→ PROBLEM TO SOLVE
Of all the entries below, retype only the lines from the one with "new: peonza/morado 598 544" through the one with "rotated: barco/morado 372", exactly as they appear.

→ RECORDED INFORMATION
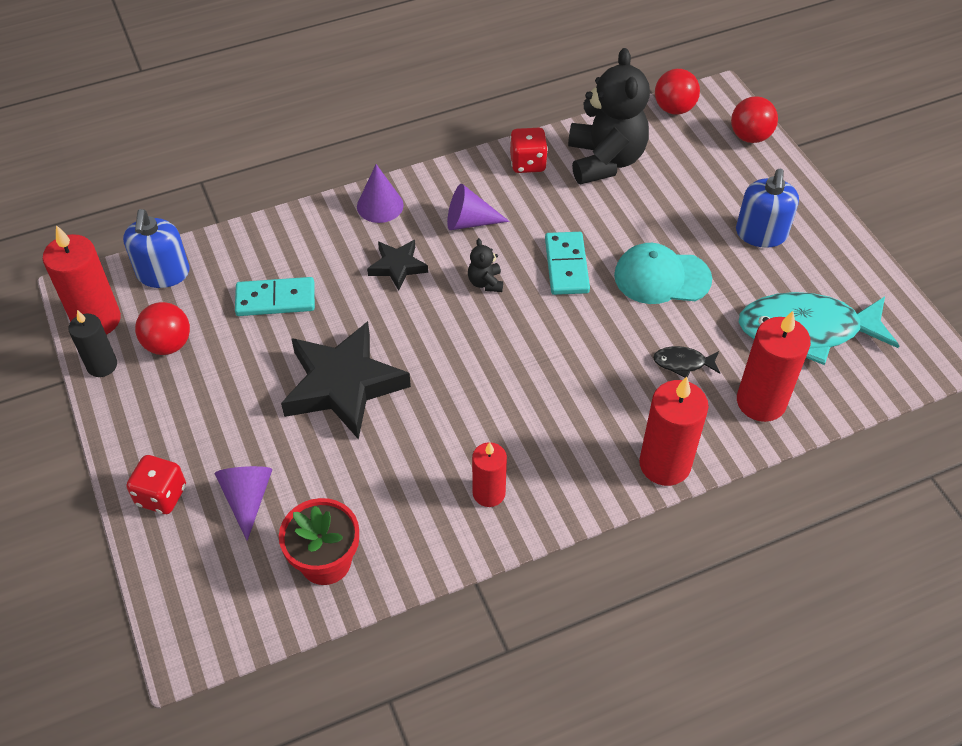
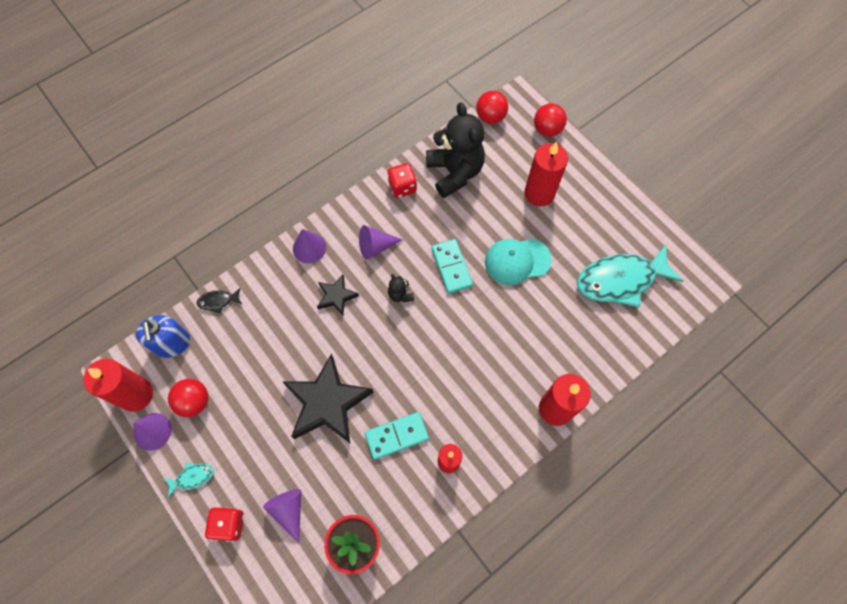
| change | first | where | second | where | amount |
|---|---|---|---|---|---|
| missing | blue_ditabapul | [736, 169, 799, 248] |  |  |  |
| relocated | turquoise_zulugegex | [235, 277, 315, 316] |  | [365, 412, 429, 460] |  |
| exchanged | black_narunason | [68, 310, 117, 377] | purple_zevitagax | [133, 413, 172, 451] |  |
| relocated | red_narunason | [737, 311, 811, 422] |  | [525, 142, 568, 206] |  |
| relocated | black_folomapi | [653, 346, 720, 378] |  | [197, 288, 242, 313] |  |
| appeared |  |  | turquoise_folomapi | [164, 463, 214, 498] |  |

==

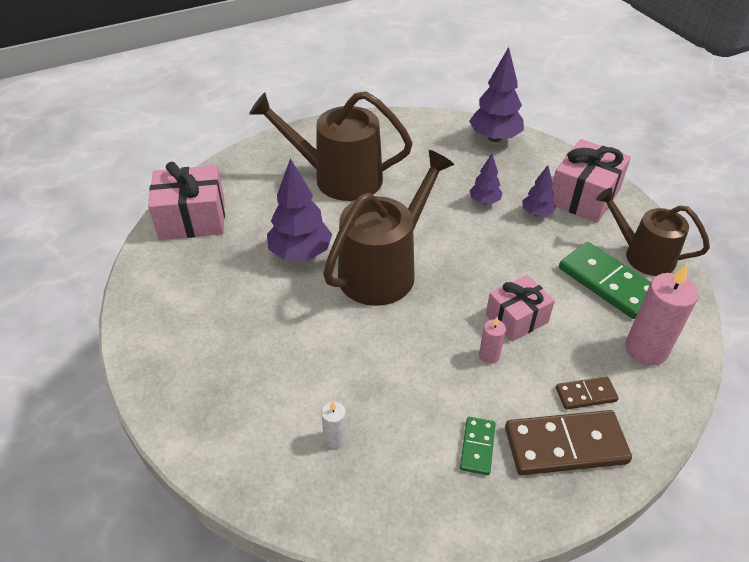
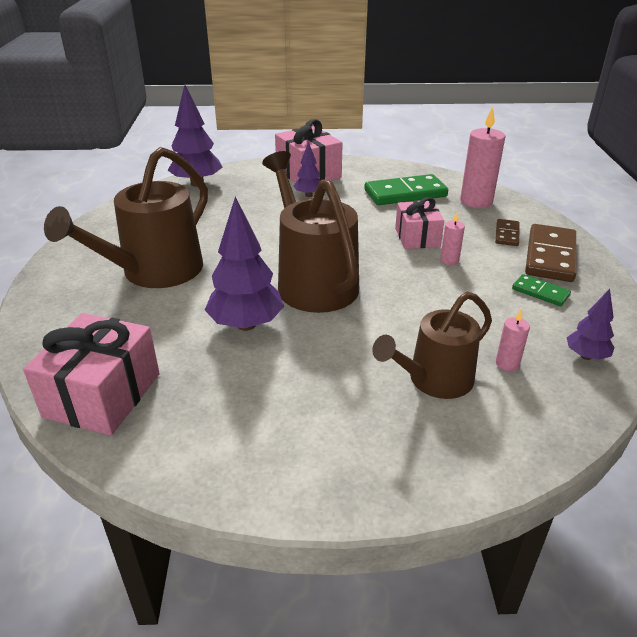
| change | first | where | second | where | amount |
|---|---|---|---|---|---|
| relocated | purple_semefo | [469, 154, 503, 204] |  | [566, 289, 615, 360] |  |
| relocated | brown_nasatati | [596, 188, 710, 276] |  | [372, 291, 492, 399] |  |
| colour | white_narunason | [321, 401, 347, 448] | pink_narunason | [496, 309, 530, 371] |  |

==

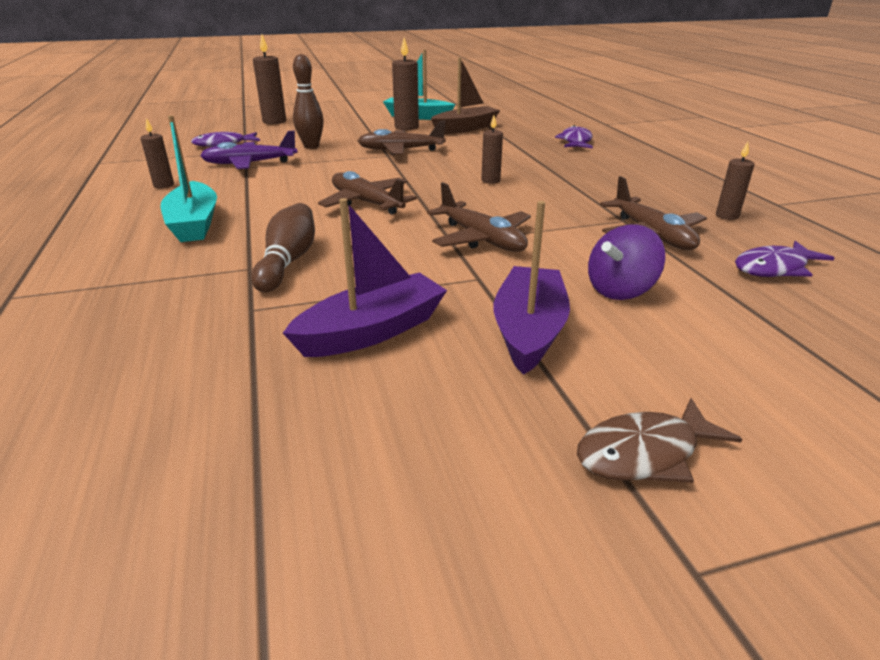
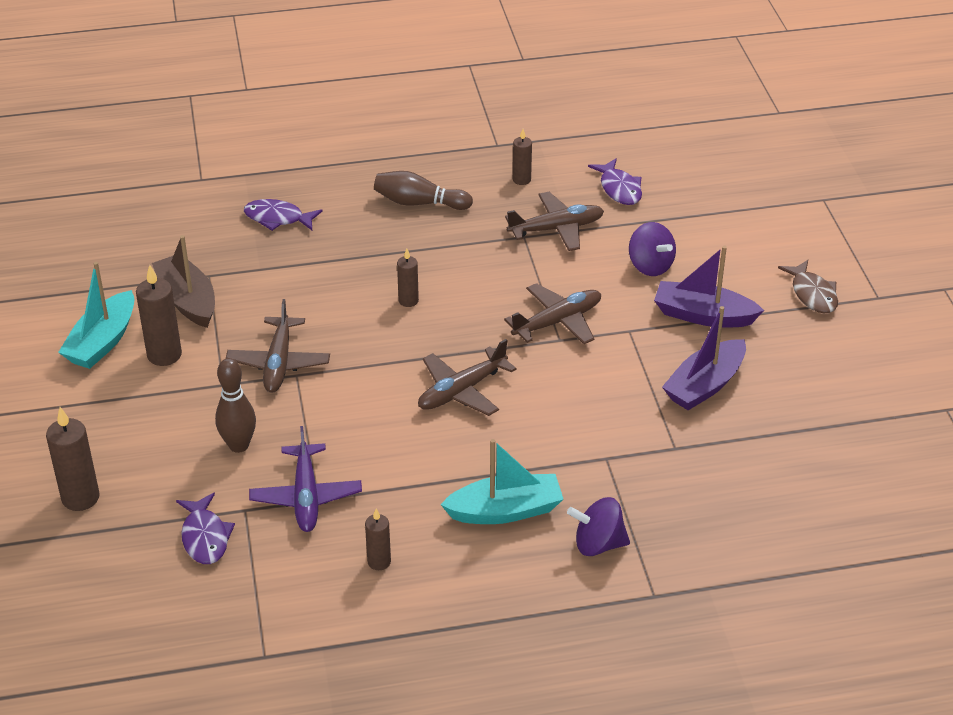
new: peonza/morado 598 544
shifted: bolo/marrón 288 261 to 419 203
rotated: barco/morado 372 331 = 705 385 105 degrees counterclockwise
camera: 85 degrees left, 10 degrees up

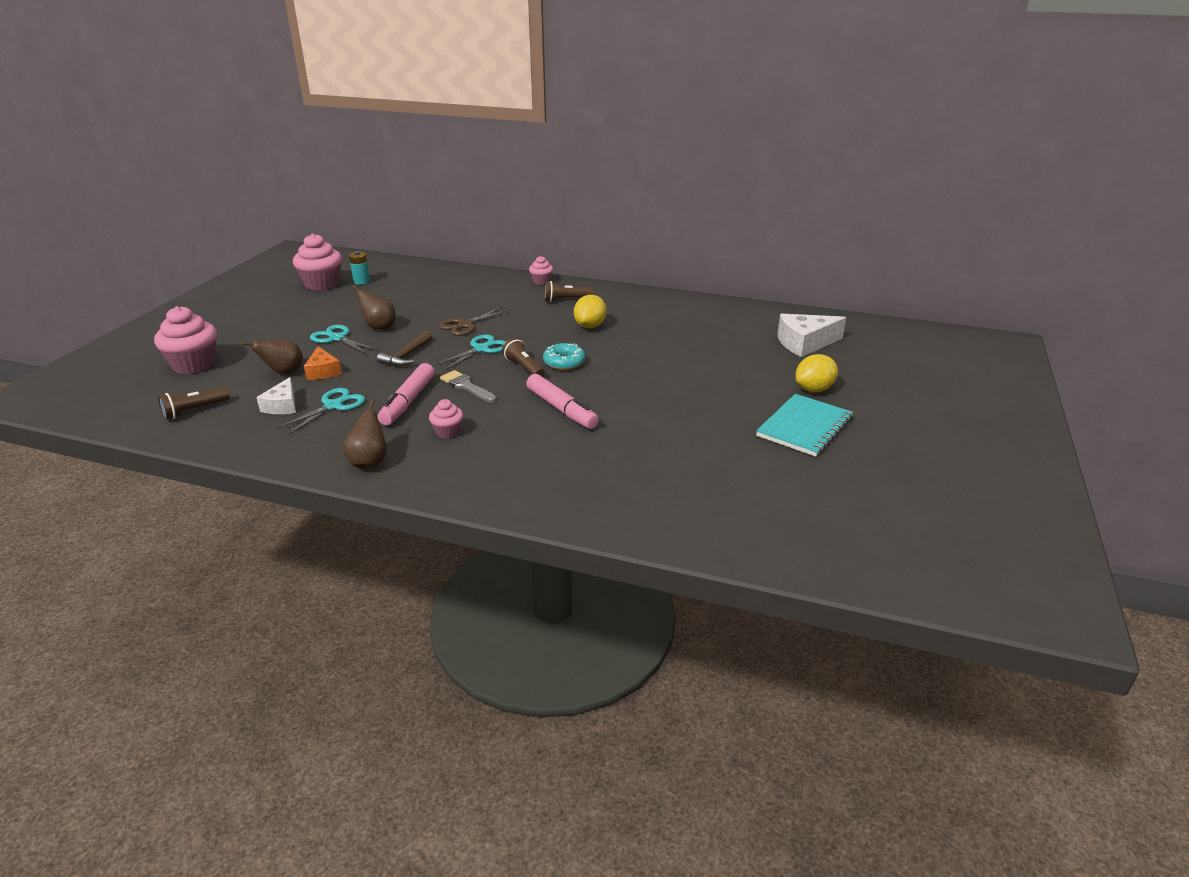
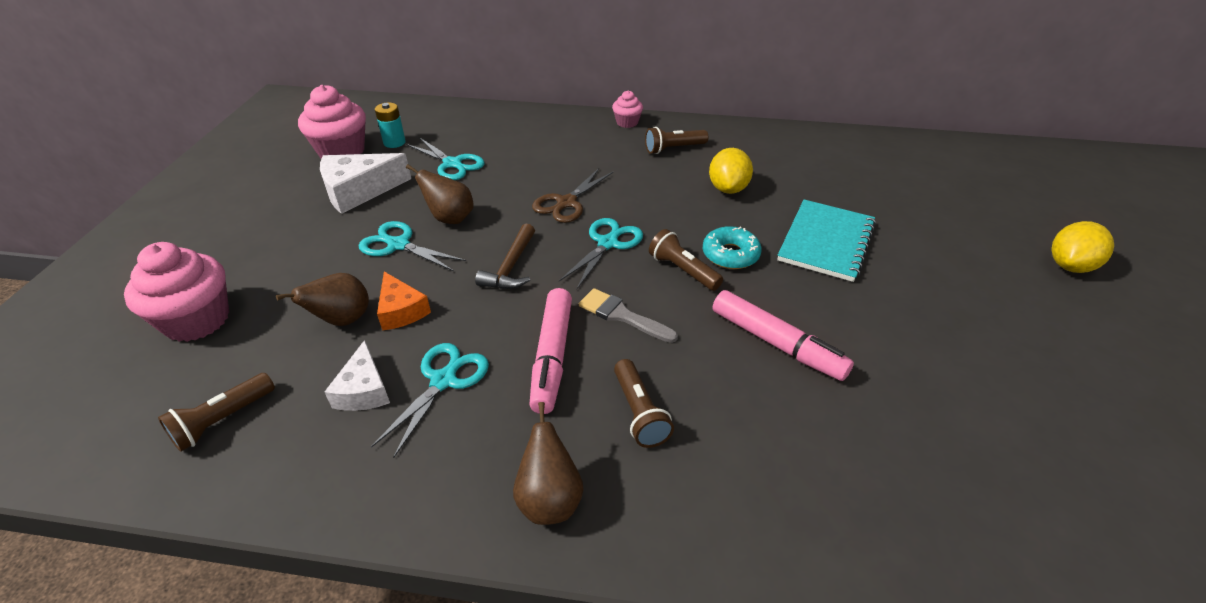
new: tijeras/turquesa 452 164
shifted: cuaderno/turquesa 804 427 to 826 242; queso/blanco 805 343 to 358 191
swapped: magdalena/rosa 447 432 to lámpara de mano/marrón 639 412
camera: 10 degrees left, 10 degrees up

→ YOUR RESPONSE
new: peonza/morado 598 544
shifted: bolo/marrón 288 261 to 419 203
rotated: barco/morado 372 331 = 705 385 105 degrees counterclockwise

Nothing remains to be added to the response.